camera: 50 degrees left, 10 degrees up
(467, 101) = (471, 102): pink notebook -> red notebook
---
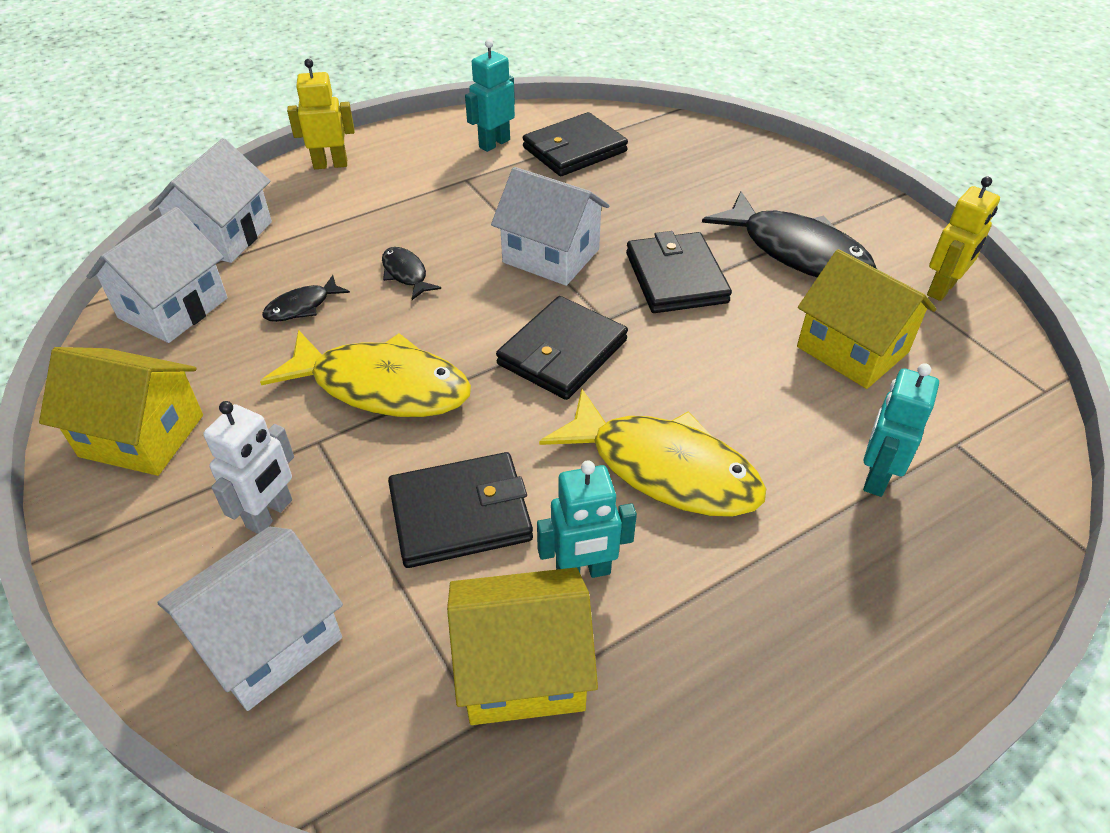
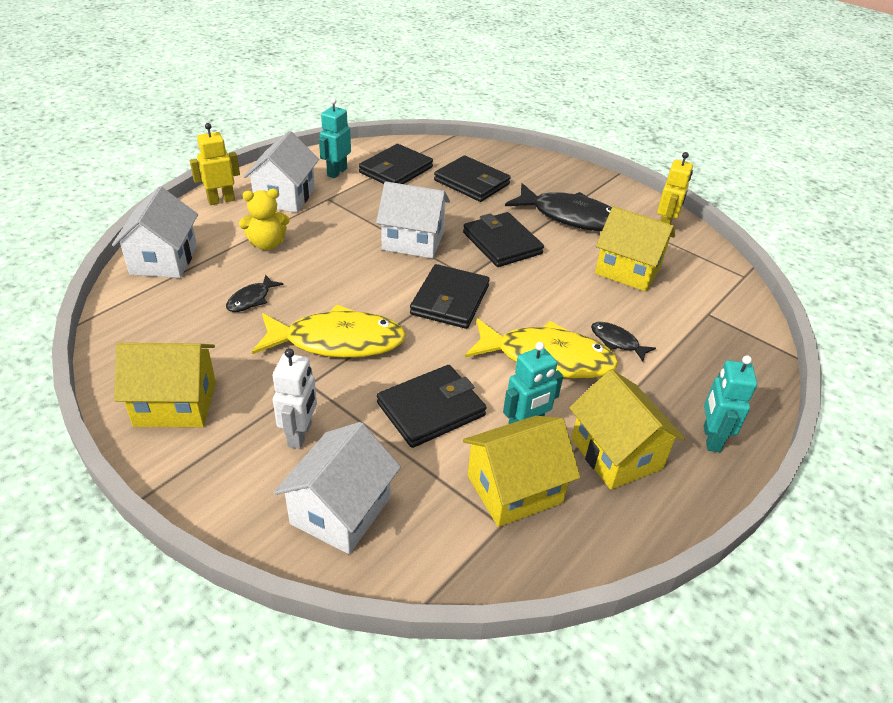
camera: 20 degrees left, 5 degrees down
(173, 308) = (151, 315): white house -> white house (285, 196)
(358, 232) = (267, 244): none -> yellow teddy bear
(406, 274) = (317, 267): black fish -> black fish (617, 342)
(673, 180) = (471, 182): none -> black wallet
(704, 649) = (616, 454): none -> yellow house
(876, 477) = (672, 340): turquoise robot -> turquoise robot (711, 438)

## WHAT THE TASK ASKS
Working from the data above, extract solely the lines from the one containing "(406, 274) = (317, 267): black" through the one containing "(876, 477) = (672, 340): turquoise", exactly as they appear, both included.

## FINAL ANSWER
(406, 274) = (317, 267): black fish -> black fish (617, 342)
(673, 180) = (471, 182): none -> black wallet
(704, 649) = (616, 454): none -> yellow house
(876, 477) = (672, 340): turquoise robot -> turquoise robot (711, 438)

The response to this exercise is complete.